▶ [Task details] In the records that follow, find the line with "black marker: 4 -> 3"; from there, retype every line exactly through the line with "yellow tree: 3 -> 2", which also belongs to the answer.

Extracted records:
····················

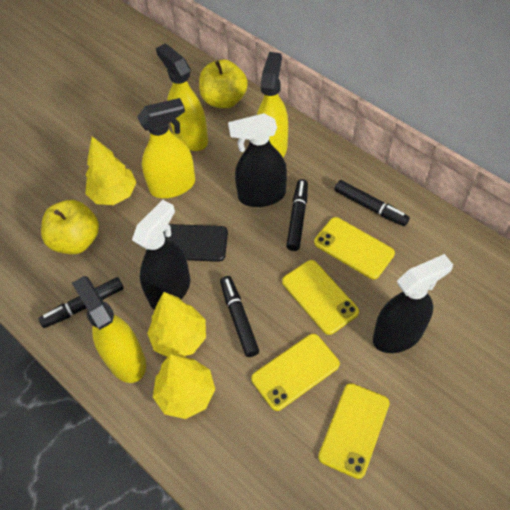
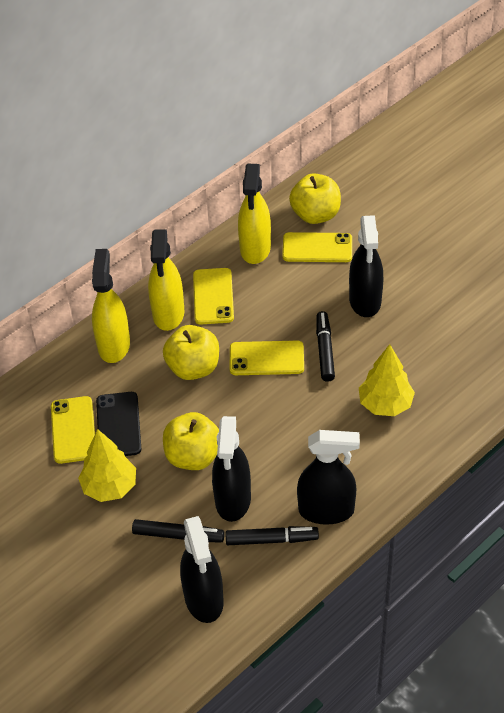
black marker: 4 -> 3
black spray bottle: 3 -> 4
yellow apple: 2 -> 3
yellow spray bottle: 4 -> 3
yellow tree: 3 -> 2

····················

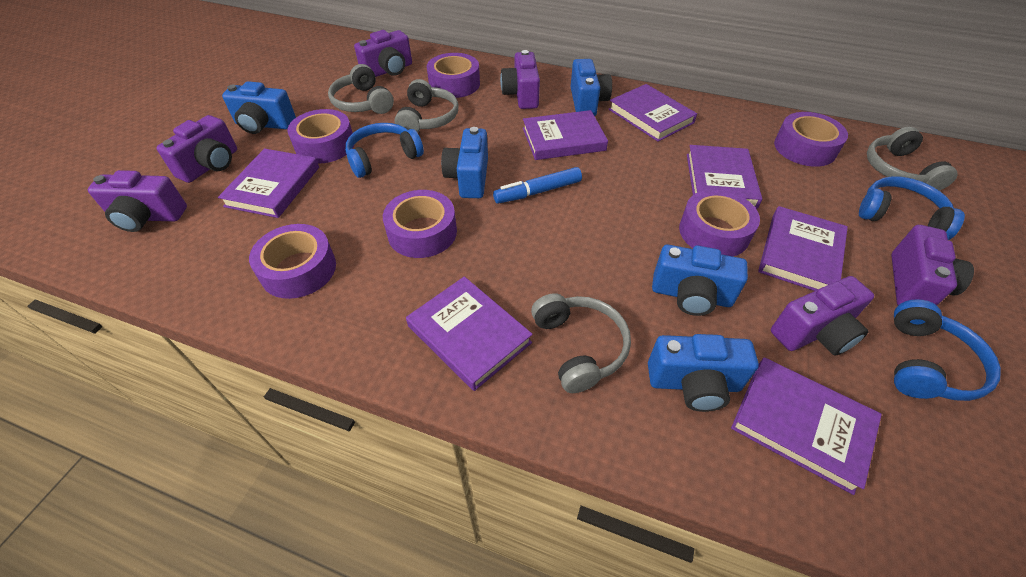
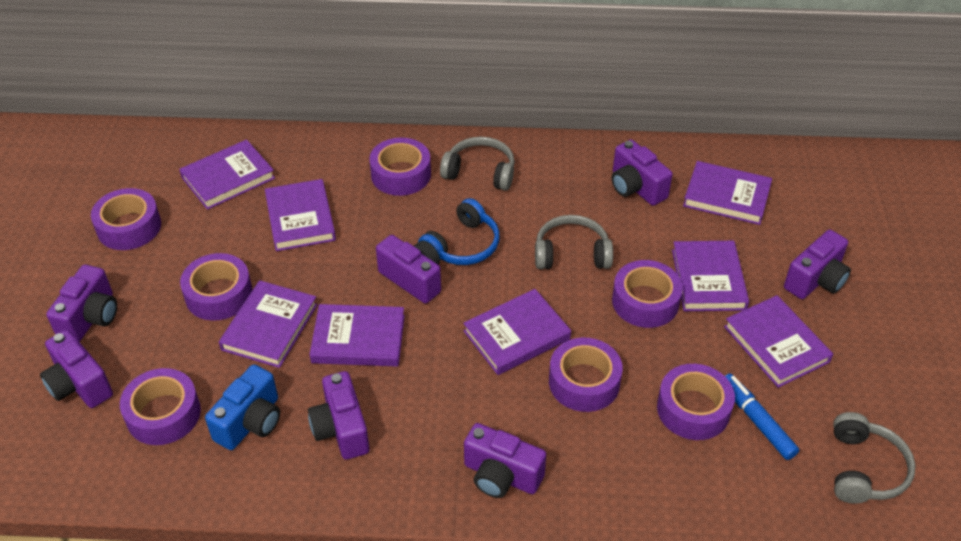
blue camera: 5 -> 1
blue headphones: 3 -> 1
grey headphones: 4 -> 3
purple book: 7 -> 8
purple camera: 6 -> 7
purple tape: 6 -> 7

····················

▶ [Reply to the task]
black marker: 4 -> 3
black spray bottle: 3 -> 4
yellow apple: 2 -> 3
yellow spray bottle: 4 -> 3
yellow tree: 3 -> 2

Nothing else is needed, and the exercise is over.